TASK BRIEF:
How many lines in the entries below contain the string "acciaccatura", with case taken into account? Reply with the number only.

SUPPLIED MATERIAL:

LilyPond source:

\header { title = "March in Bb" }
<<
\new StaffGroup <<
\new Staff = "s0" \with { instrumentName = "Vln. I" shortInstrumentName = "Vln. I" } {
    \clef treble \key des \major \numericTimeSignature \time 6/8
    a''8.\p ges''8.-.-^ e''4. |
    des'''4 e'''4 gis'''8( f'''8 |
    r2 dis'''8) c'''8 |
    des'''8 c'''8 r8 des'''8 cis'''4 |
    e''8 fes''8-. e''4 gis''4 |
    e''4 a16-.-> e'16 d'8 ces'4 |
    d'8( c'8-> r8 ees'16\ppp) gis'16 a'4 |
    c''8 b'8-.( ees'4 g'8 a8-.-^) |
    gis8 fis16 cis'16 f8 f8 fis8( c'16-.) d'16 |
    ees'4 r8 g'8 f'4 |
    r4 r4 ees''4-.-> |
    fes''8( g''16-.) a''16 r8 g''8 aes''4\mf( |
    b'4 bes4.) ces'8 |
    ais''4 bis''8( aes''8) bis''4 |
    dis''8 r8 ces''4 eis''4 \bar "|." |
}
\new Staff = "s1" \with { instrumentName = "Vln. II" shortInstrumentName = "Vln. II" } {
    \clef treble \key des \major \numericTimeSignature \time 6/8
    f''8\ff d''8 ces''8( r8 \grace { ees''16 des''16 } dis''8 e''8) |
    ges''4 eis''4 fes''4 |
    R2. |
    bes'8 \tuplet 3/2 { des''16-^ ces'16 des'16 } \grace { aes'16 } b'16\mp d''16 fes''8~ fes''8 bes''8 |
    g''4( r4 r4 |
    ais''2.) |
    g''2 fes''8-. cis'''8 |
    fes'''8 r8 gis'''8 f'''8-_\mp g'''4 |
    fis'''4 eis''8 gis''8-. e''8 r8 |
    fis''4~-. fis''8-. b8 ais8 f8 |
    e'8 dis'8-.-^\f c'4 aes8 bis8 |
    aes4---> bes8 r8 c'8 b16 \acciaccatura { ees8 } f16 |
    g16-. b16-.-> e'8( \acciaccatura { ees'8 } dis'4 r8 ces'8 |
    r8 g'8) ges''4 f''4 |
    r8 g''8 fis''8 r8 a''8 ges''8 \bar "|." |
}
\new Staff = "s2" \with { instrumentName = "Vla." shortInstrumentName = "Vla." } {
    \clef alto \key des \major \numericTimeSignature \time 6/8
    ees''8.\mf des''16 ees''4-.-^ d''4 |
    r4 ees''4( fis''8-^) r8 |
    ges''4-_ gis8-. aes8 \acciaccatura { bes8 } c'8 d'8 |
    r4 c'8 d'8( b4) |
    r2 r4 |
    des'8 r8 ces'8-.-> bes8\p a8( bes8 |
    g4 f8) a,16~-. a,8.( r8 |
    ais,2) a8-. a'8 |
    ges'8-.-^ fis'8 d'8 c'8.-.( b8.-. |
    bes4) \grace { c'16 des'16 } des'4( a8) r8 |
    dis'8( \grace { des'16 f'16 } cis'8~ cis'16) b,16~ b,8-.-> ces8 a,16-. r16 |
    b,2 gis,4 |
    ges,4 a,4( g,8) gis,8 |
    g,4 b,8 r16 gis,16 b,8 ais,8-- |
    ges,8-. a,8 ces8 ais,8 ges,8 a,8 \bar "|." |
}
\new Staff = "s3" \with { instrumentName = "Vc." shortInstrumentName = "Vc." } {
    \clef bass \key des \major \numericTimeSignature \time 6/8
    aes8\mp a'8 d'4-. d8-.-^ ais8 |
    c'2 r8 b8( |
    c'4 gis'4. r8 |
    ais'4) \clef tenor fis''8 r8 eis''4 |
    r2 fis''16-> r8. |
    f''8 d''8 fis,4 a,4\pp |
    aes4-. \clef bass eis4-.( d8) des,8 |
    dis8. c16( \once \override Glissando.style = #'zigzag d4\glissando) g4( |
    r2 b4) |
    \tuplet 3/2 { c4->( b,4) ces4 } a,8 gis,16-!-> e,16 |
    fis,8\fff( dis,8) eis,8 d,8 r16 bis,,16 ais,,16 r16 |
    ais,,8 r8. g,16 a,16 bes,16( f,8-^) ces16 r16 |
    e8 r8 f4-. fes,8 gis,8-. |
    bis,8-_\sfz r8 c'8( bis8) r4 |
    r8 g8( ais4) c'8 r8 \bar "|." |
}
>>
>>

EXPECTED ANSWER:
3